* **About this exercise**:
From the records below, transcribe exactly the lines that begin at the line with "white preserve jar" and end at the line with "repainted | ash-grey", both included.

Stored dataset items
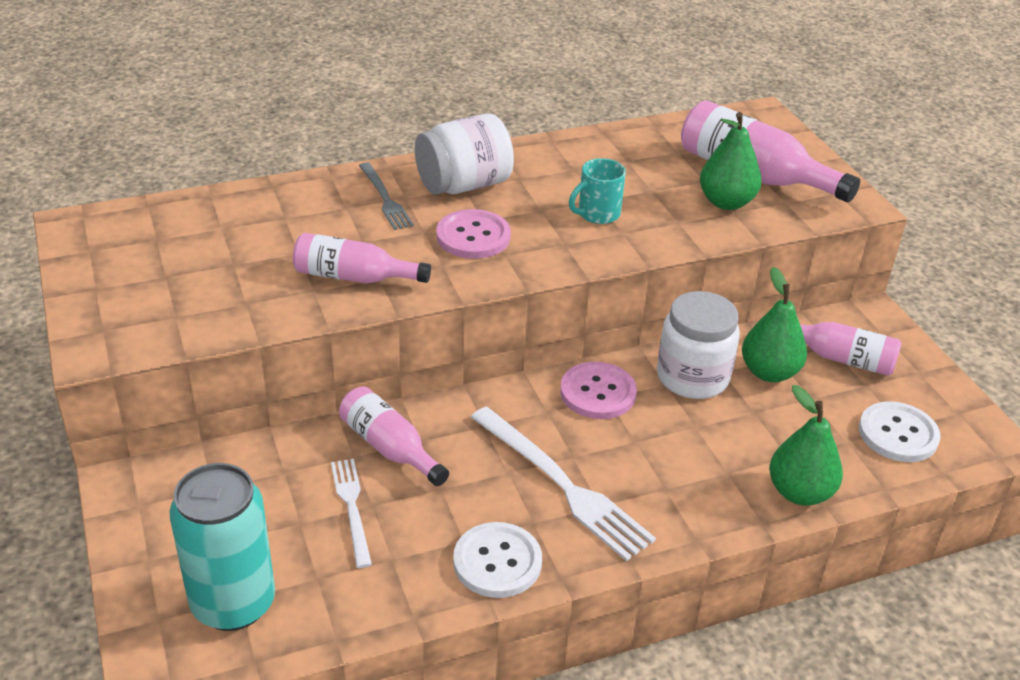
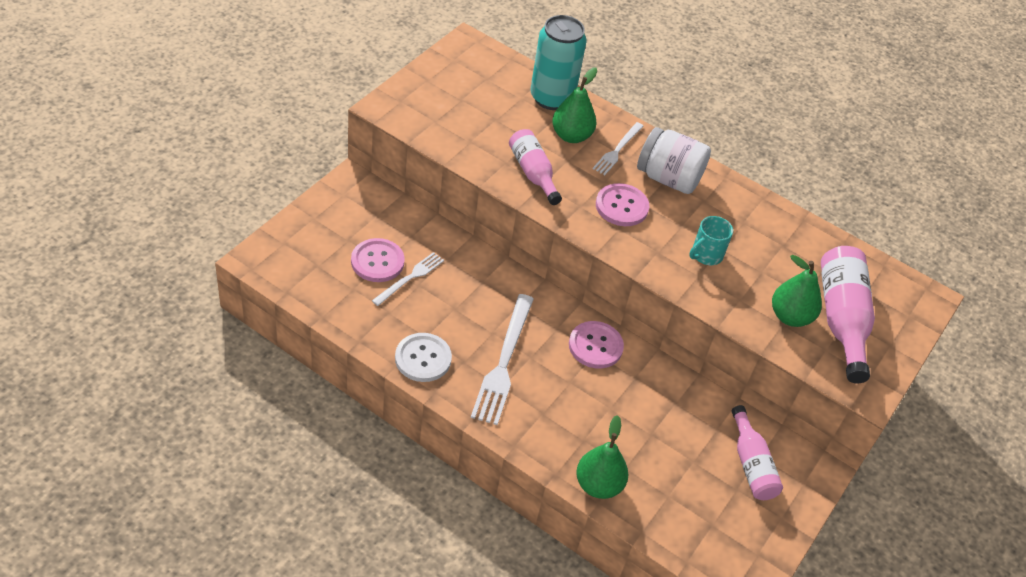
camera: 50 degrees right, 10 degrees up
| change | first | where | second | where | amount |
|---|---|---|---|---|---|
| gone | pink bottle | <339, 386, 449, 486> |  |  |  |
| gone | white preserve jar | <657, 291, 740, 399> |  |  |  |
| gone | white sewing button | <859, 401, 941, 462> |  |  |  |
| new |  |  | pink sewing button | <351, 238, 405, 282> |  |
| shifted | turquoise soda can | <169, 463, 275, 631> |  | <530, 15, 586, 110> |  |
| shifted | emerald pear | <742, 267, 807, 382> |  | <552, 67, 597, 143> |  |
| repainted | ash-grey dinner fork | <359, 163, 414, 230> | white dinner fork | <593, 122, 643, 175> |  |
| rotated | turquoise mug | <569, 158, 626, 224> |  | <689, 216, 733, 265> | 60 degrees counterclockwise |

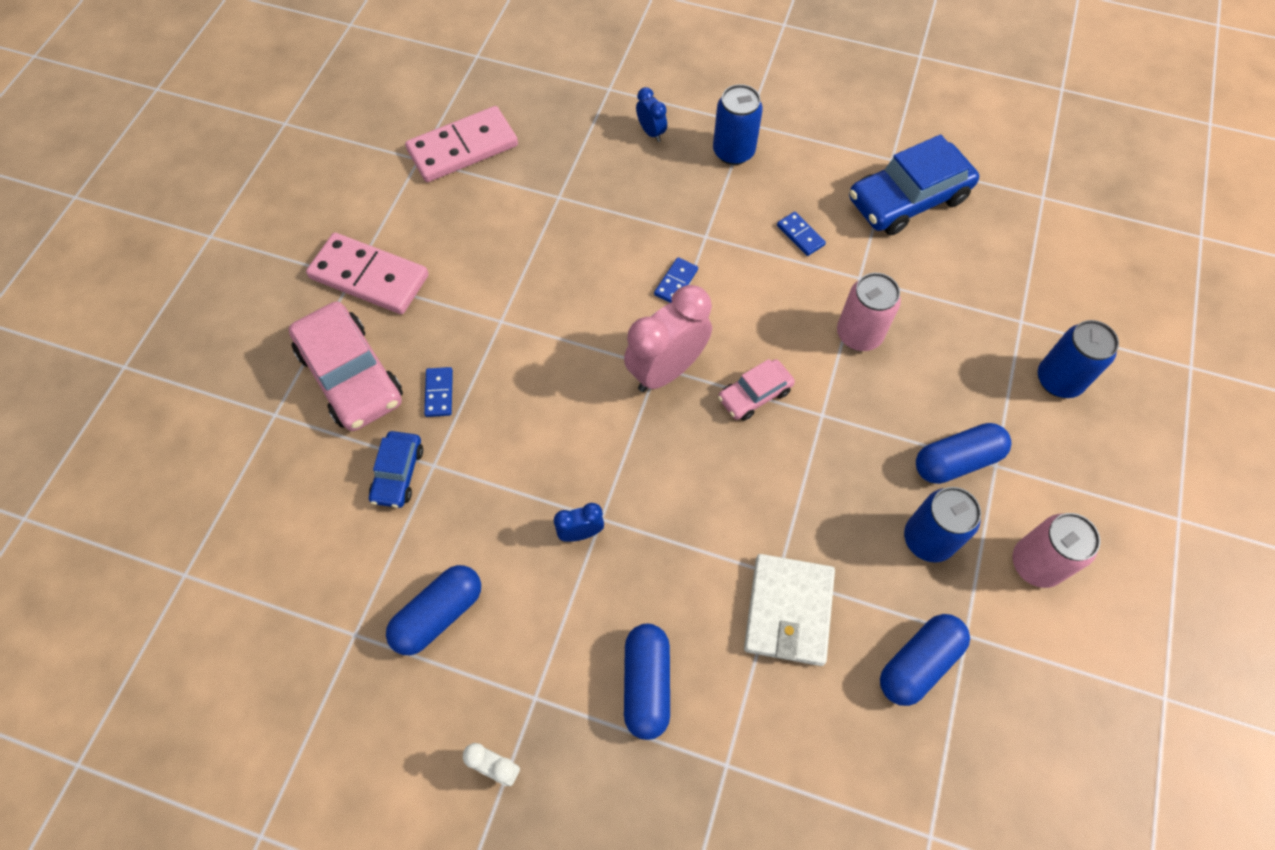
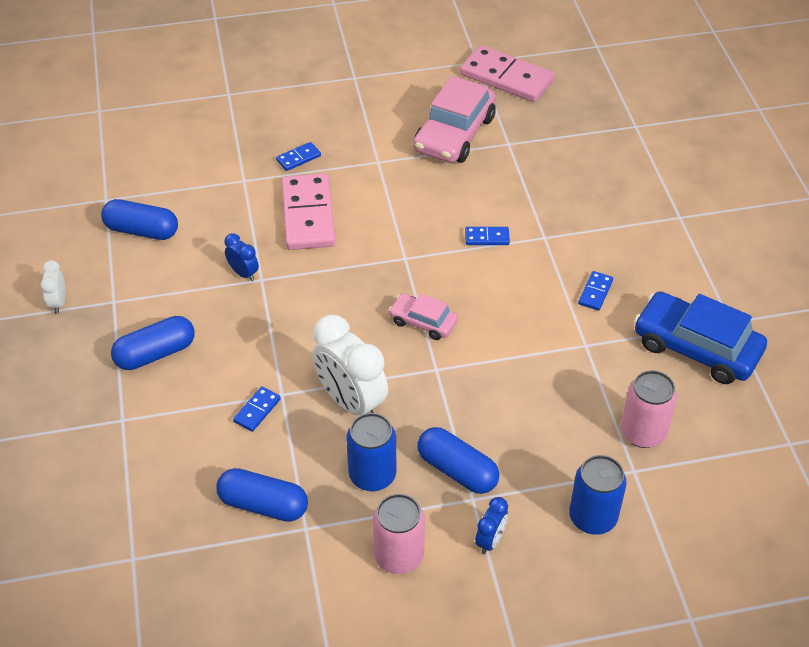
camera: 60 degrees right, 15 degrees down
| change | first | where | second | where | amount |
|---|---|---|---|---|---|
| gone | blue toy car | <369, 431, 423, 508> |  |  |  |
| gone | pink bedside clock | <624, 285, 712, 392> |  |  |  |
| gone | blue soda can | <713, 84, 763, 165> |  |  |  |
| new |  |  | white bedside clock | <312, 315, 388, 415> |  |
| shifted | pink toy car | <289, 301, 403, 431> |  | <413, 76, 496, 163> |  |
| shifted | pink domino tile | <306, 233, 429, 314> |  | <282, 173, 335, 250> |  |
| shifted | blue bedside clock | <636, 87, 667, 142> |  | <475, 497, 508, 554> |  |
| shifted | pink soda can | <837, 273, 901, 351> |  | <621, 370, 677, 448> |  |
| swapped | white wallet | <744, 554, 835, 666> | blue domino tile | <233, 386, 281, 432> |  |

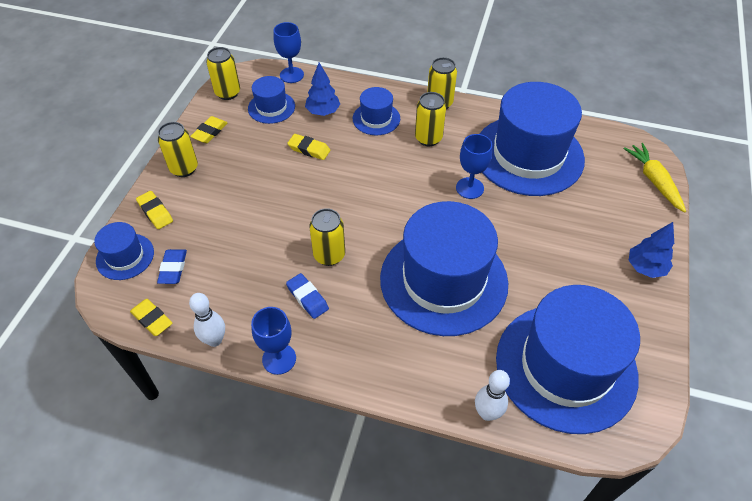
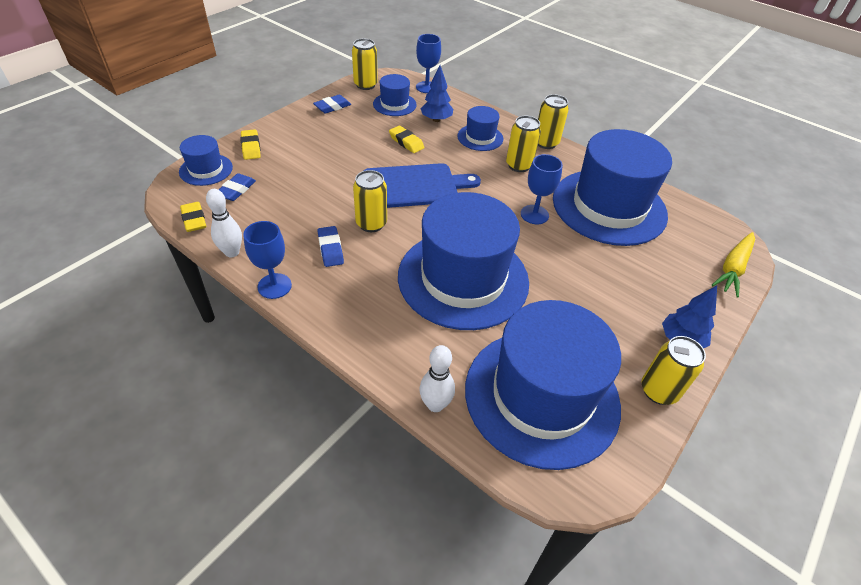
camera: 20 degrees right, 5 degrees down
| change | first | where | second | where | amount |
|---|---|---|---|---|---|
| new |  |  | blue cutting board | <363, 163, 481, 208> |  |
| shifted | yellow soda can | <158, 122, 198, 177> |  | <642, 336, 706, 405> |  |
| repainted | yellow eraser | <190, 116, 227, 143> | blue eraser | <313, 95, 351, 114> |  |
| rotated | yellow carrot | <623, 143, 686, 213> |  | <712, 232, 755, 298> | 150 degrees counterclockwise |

* **Expected output**:
| gone | white preserve jar | <657, 291, 740, 399> |  |  |  |
| gone | white sewing button | <859, 401, 941, 462> |  |  |  |
| new |  |  | pink sewing button | <351, 238, 405, 282> |  |
| shifted | turquoise soda can | <169, 463, 275, 631> |  | <530, 15, 586, 110> |  |
| shifted | emerald pear | <742, 267, 807, 382> |  | <552, 67, 597, 143> |  |
| repainted | ash-grey dinner fork | <359, 163, 414, 230> | white dinner fork | <593, 122, 643, 175> |  |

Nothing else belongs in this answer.